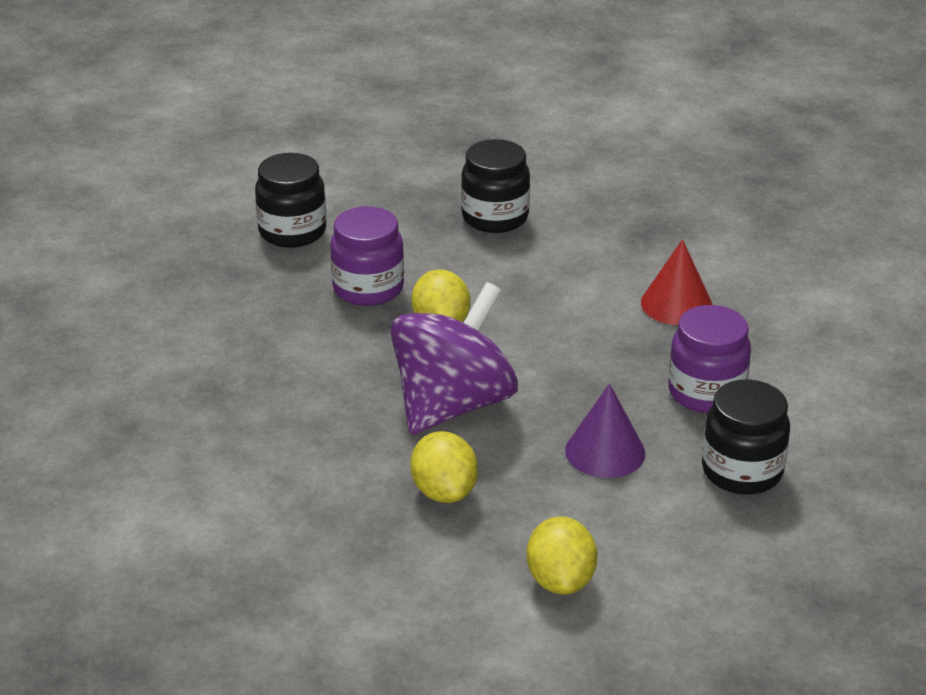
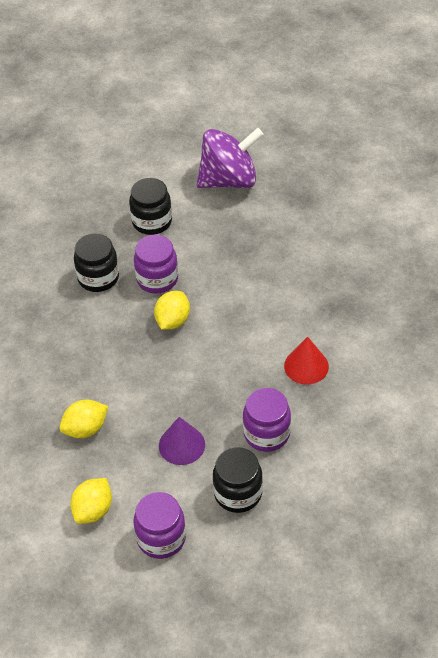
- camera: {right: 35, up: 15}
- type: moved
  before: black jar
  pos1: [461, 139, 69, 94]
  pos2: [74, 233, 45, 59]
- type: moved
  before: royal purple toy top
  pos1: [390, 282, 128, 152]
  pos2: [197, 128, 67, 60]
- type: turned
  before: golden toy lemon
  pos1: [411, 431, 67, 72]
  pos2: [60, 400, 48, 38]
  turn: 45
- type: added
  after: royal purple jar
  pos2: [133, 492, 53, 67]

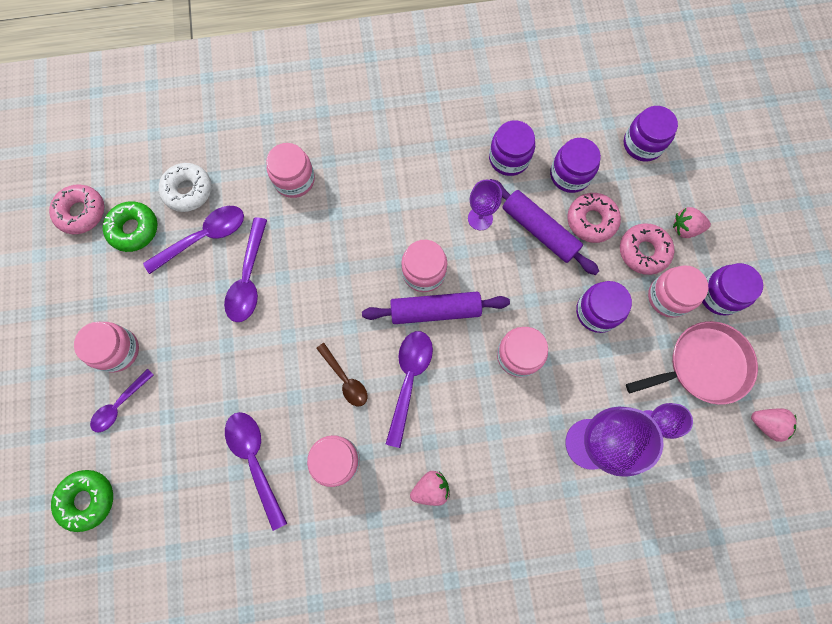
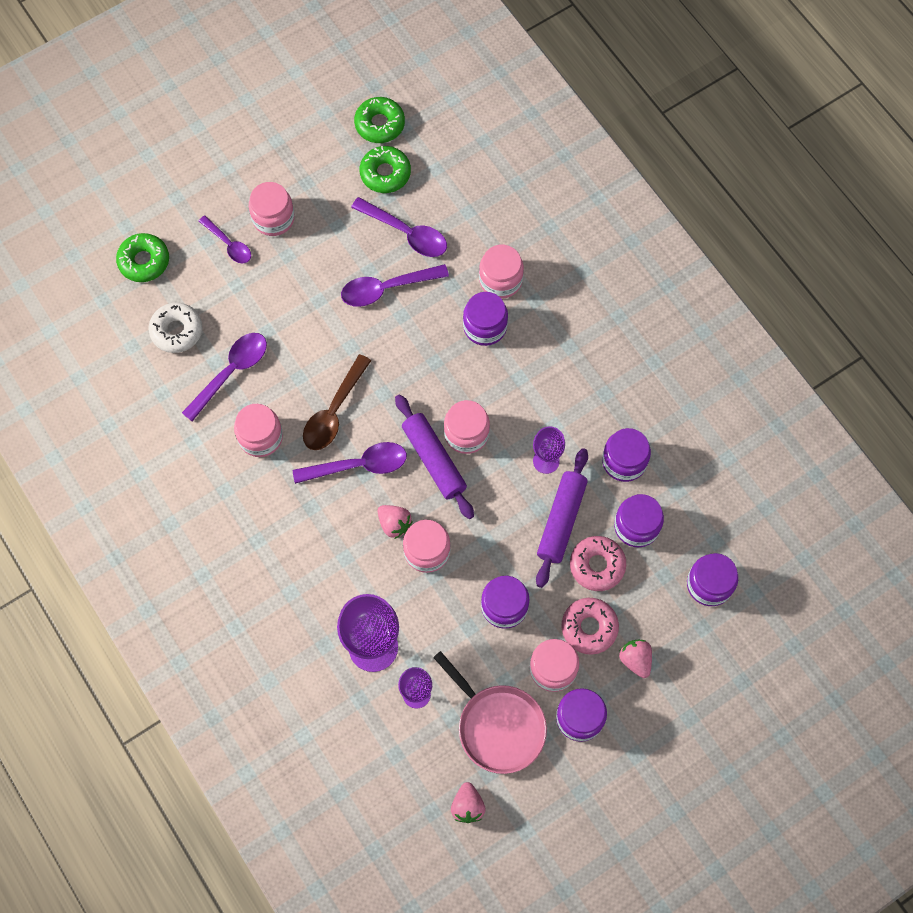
- camera: {right: 65, up: -5}
- type: moved
  before: snow-white donut
  pos1: [159, 163, 53, 49]
  pos2: [149, 303, 53, 50]
- type: recoloured
  before: pink donut
  after: leaf-green donut
  pos1: [49, 185, 55, 49]
  pos2: [354, 97, 51, 46]
- type: resized
  before: dark brown teaspoon
  pos1: [316, 343, 51, 63]
  pos2: [303, 354, 68, 96]
  scale: 1.54
- type: turned
  before: royal purple teaspoon
  pos1: [90, 369, 64, 63]
  pos2: [199, 216, 52, 48]
  turn: -150
- type: moved
  before: pink strawberry
  pos1: [410, 471, 40, 35]
  pos2: [377, 505, 36, 34]
- type: added
  after: royal purple jar
  pos2: [463, 292, 45, 54]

######

__HOW TO COMPLETE THIS TASK__: A faithful copy of the records above, without images, is what to give back.

__RESULT OF THIS EXERCISE__:
- camera: {right: 35, up: 15}
- type: moved
  before: black jar
  pos1: [461, 139, 69, 94]
  pos2: [74, 233, 45, 59]
- type: moved
  before: royal purple toy top
  pos1: [390, 282, 128, 152]
  pos2: [197, 128, 67, 60]
- type: turned
  before: golden toy lemon
  pos1: [411, 431, 67, 72]
  pos2: [60, 400, 48, 38]
  turn: 45
- type: added
  after: royal purple jar
  pos2: [133, 492, 53, 67]

- camera: {right: 65, up: -5}
- type: moved
  before: snow-white donut
  pos1: [159, 163, 53, 49]
  pos2: [149, 303, 53, 50]
- type: recoloured
  before: pink donut
  after: leaf-green donut
  pos1: [49, 185, 55, 49]
  pos2: [354, 97, 51, 46]
- type: resized
  before: dark brown teaspoon
  pos1: [316, 343, 51, 63]
  pos2: [303, 354, 68, 96]
  scale: 1.54
- type: turned
  before: royal purple teaspoon
  pos1: [90, 369, 64, 63]
  pos2: [199, 216, 52, 48]
  turn: -150
- type: moved
  before: pink strawberry
  pos1: [410, 471, 40, 35]
  pos2: [377, 505, 36, 34]
- type: added
  after: royal purple jar
  pos2: [463, 292, 45, 54]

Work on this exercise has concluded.